● WORK REQUEST
Retype, exactly as they appear below, the lines between the line holding "C4: 2.2nF (SCL, VBAT) -> none" and the line holding "S7: button (BUF, GND) -> button (GND, RESET)", both ends included.

● TASK MATERIAL
[Start of section]

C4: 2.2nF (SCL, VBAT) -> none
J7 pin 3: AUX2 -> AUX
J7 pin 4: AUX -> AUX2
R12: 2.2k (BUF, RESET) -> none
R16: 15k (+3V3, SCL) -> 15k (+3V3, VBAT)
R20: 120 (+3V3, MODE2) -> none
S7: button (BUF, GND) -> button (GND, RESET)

[End of section]
[Start of section]

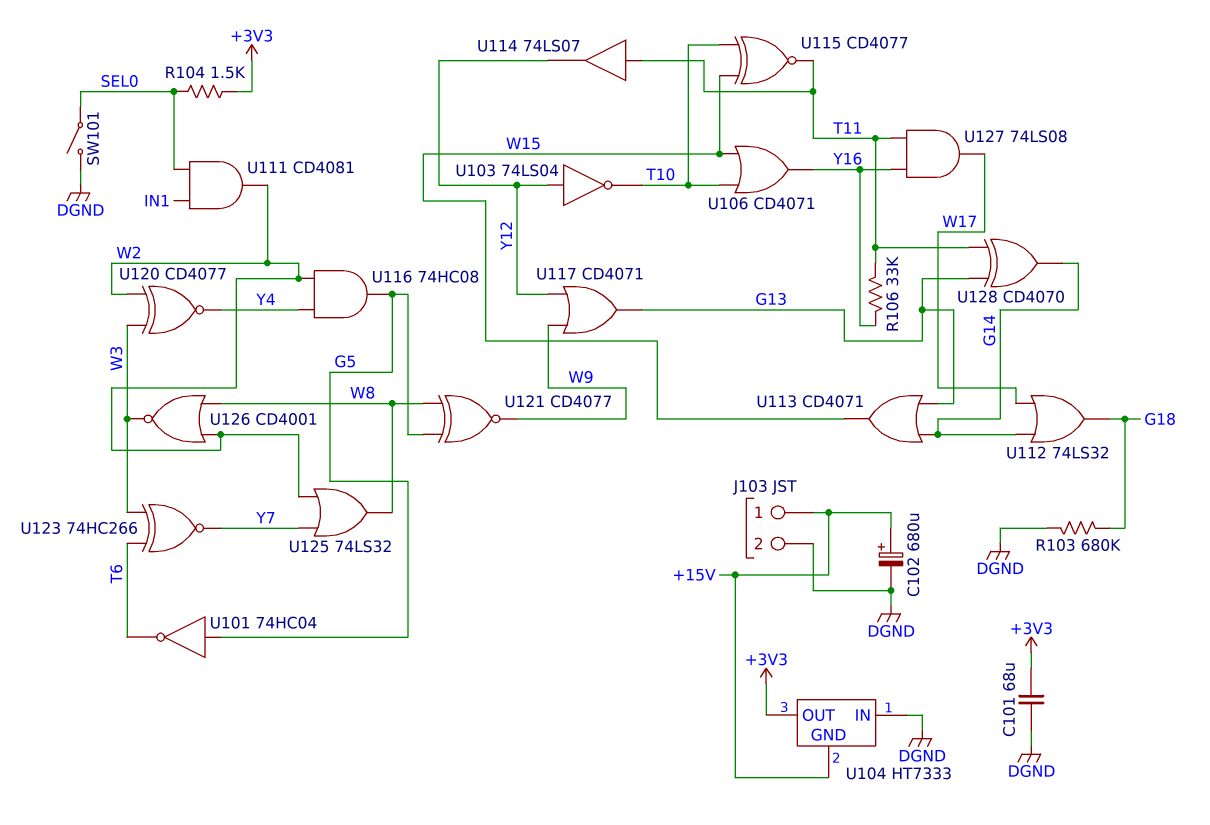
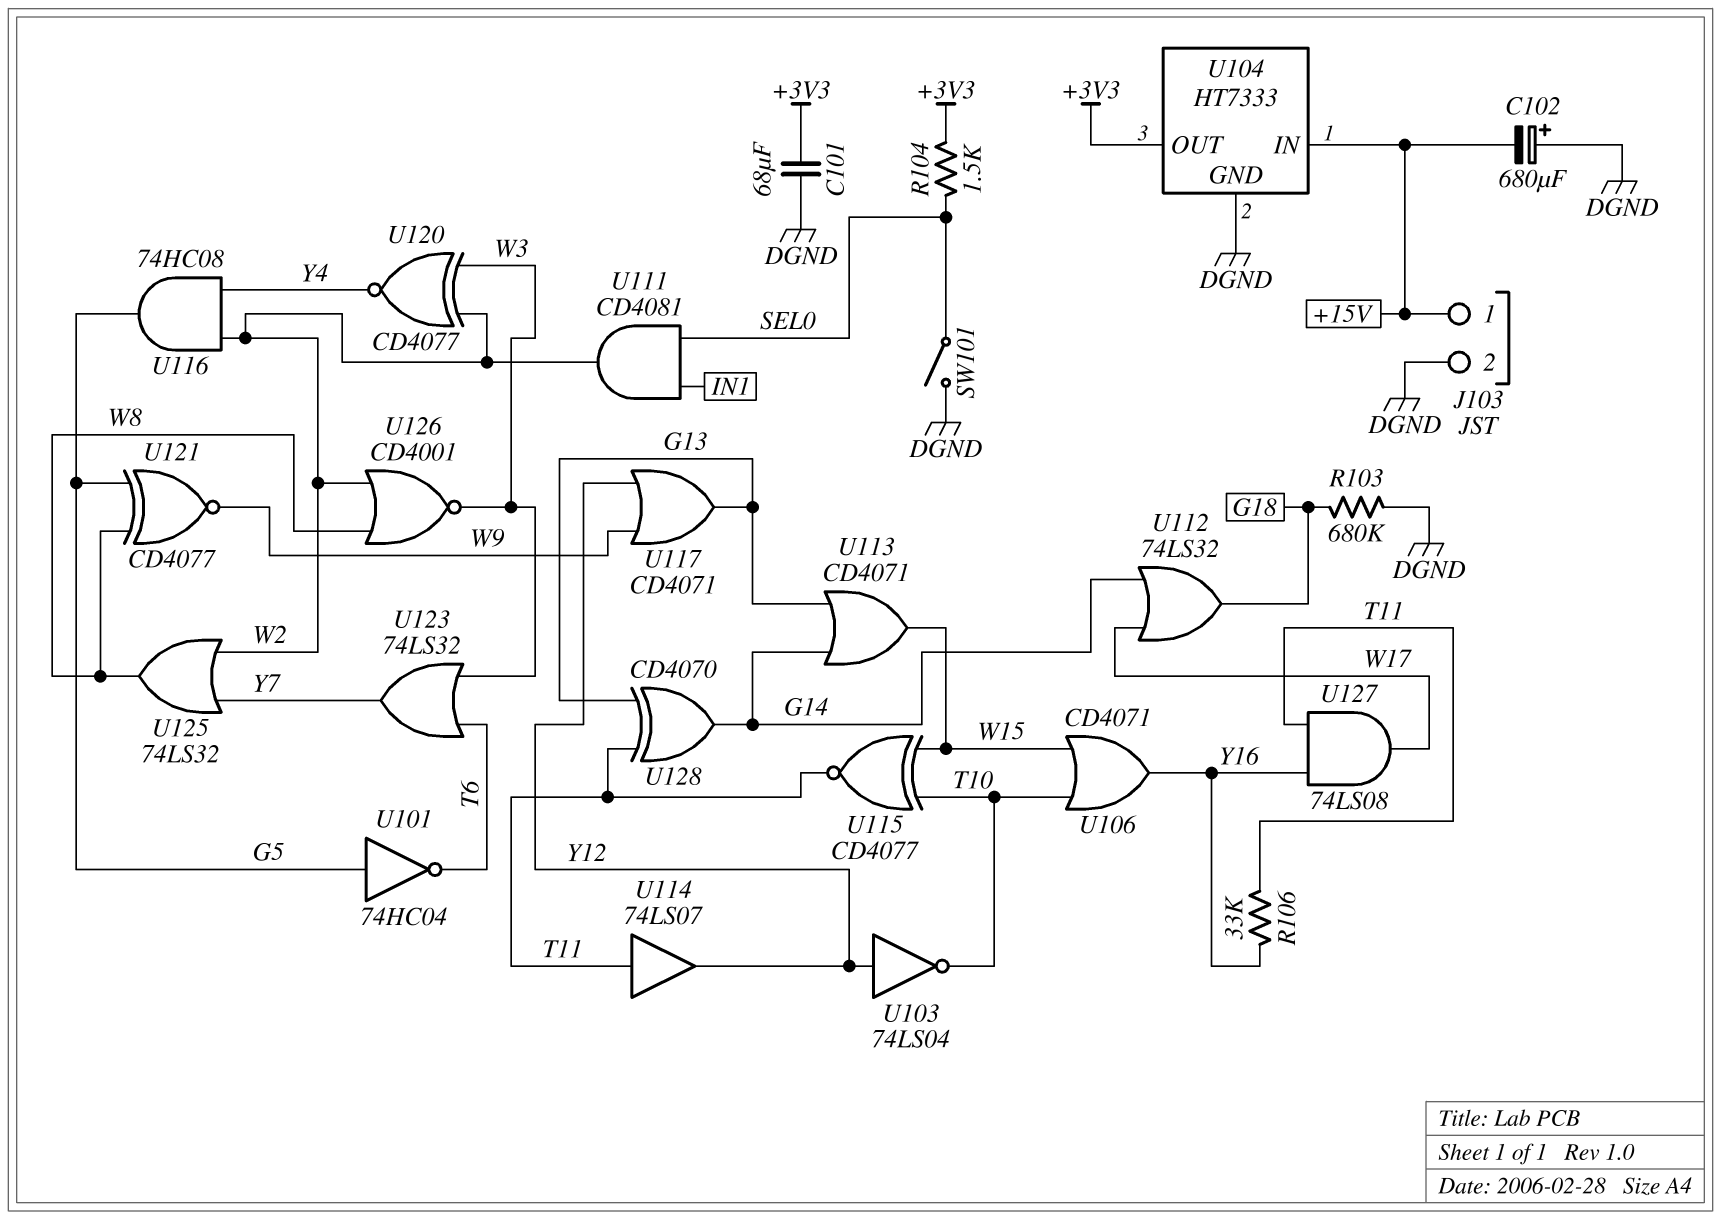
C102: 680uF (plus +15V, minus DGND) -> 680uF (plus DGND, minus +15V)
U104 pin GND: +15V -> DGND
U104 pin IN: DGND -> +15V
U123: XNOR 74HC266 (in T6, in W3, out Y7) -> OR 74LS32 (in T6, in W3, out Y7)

[End of section]

● EXERCISE RESULT
C4: 2.2nF (SCL, VBAT) -> none
J7 pin 3: AUX2 -> AUX
J7 pin 4: AUX -> AUX2
R12: 2.2k (BUF, RESET) -> none
R16: 15k (+3V3, SCL) -> 15k (+3V3, VBAT)
R20: 120 (+3V3, MODE2) -> none
S7: button (BUF, GND) -> button (GND, RESET)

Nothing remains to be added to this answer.